-- What is being asked --
The whole answer is the data below, retyped exactly.

Materials provided section start

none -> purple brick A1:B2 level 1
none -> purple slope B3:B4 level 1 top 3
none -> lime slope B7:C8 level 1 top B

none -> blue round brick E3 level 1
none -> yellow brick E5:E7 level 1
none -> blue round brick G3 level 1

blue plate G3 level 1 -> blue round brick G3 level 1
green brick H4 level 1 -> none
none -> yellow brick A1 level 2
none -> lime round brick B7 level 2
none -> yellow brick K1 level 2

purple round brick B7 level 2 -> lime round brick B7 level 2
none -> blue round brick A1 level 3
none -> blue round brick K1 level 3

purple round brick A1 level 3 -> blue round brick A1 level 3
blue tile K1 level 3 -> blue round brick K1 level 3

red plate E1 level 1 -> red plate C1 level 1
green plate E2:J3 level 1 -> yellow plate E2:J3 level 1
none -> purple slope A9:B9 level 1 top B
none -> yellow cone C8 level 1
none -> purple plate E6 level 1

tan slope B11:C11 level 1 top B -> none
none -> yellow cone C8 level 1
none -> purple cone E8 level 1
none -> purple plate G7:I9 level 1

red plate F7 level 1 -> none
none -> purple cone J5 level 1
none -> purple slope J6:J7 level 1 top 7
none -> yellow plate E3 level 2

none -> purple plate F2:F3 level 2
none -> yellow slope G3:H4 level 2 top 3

Materials provided section end

-- Expected answer --
none -> purple brick A1:B2 level 1
none -> purple slope B3:B4 level 1 top 3
none -> lime slope B7:C8 level 1 top B

none -> blue round brick E3 level 1
none -> yellow brick E5:E7 level 1
none -> blue round brick G3 level 1

blue plate G3 level 1 -> blue round brick G3 level 1
green brick H4 level 1 -> none
none -> yellow brick A1 level 2
none -> lime round brick B7 level 2
none -> yellow brick K1 level 2

purple round brick B7 level 2 -> lime round brick B7 level 2
none -> blue round brick A1 level 3
none -> blue round brick K1 level 3

purple round brick A1 level 3 -> blue round brick A1 level 3
blue tile K1 level 3 -> blue round brick K1 level 3

red plate E1 level 1 -> red plate C1 level 1
green plate E2:J3 level 1 -> yellow plate E2:J3 level 1
none -> purple slope A9:B9 level 1 top B
none -> yellow cone C8 level 1
none -> purple plate E6 level 1

tan slope B11:C11 level 1 top B -> none
none -> yellow cone C8 level 1
none -> purple cone E8 level 1
none -> purple plate G7:I9 level 1

red plate F7 level 1 -> none
none -> purple cone J5 level 1
none -> purple slope J6:J7 level 1 top 7
none -> yellow plate E3 level 2

none -> purple plate F2:F3 level 2
none -> yellow slope G3:H4 level 2 top 3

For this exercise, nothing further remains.